### DATA FOR THIS TASK
━━━━━━
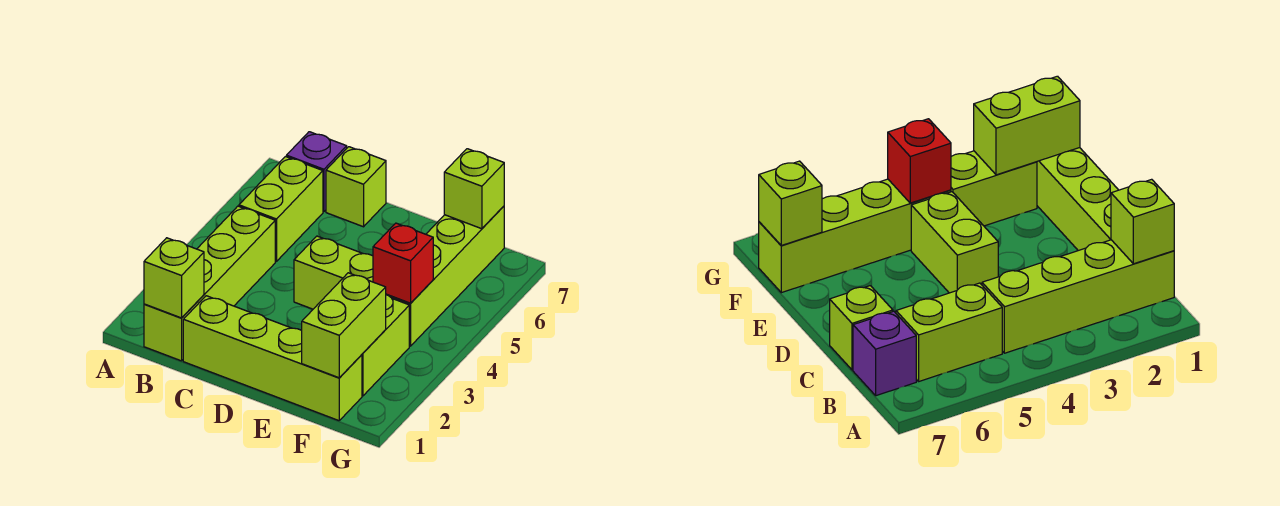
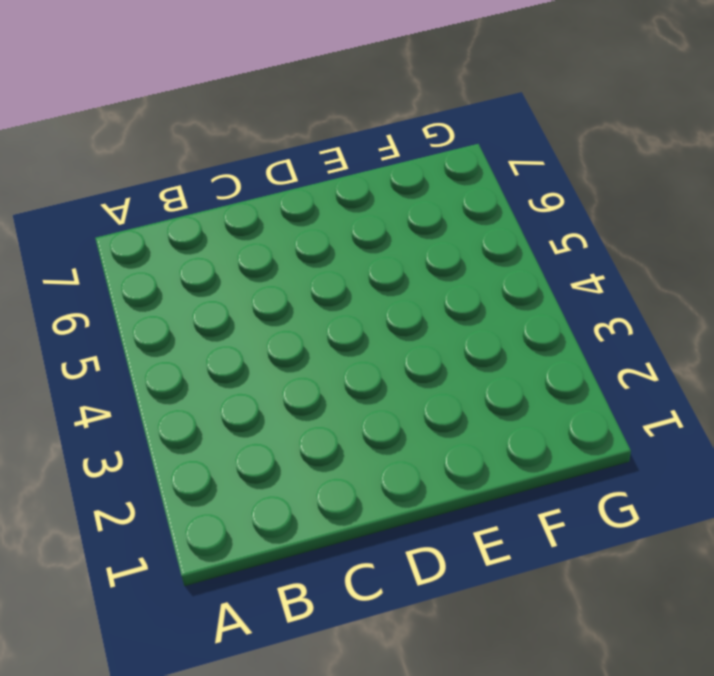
none -> lime brick B1:B4 level 1
none -> lime brick B5:B6 level 1
none -> purple brick B7 level 1

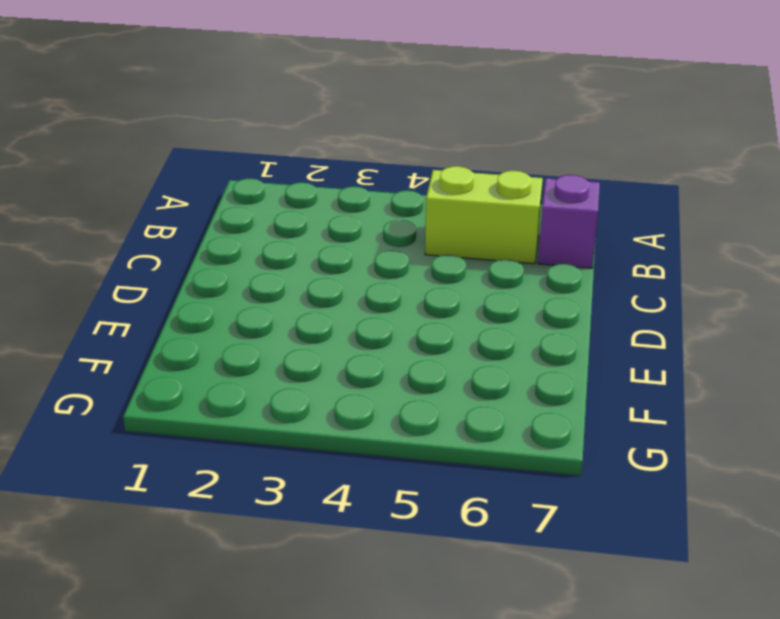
none -> lime brick B1:B4 level 1
none -> lime brick C1:F1 level 1
none -> lime brick C7 level 1

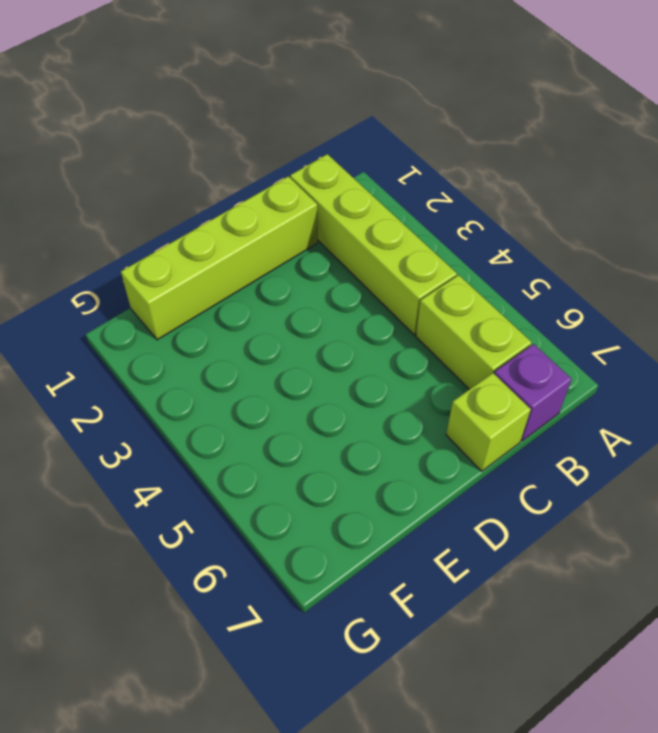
none -> lime brick D4:E4 level 1
none -> lime brick F2:F3 level 1
none -> lime brick F4:F7 level 1

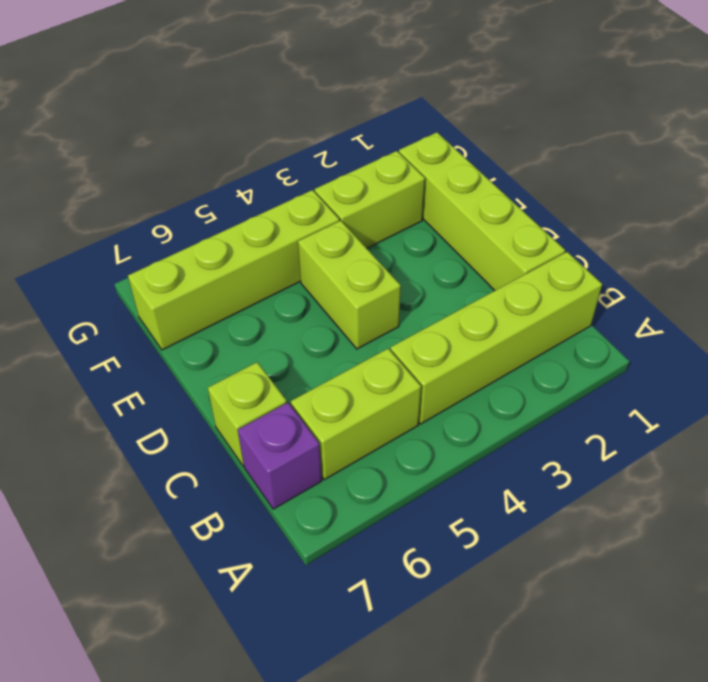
none -> lime brick B1 level 2
none -> lime brick F1:F2 level 2
none -> red brick F4 level 2

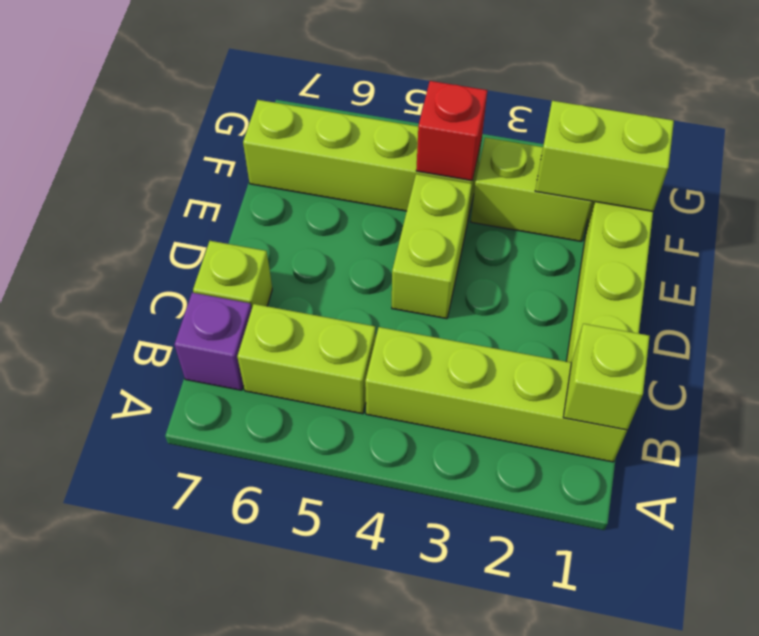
none -> lime brick F7 level 2

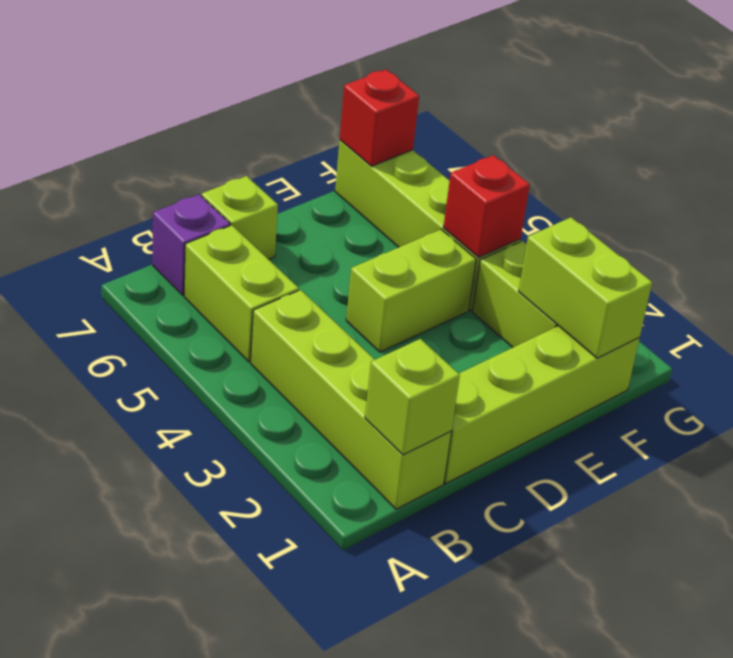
red brick F7 level 2 -> lime brick F7 level 2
━━━━━━
### PROBLEM
Repeat every record above exactly, except the pictures.

### EXERCISE RESPONSE
none -> lime brick B1:B4 level 1
none -> lime brick B5:B6 level 1
none -> purple brick B7 level 1

none -> lime brick B1:B4 level 1
none -> lime brick C1:F1 level 1
none -> lime brick C7 level 1

none -> lime brick D4:E4 level 1
none -> lime brick F2:F3 level 1
none -> lime brick F4:F7 level 1

none -> lime brick B1 level 2
none -> lime brick F1:F2 level 2
none -> red brick F4 level 2

none -> lime brick F7 level 2

red brick F7 level 2 -> lime brick F7 level 2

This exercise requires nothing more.